## TRY IT
Pull every "green" line out of the data below.
------ DATASET CONTENT
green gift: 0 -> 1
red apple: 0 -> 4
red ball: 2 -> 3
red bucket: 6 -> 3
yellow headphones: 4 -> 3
------------
------ DATASET CONTENT
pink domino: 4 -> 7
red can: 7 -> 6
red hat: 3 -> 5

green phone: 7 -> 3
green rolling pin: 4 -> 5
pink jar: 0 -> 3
------------
## SOLUTION
green gift: 0 -> 1
green phone: 7 -> 3
green rolling pin: 4 -> 5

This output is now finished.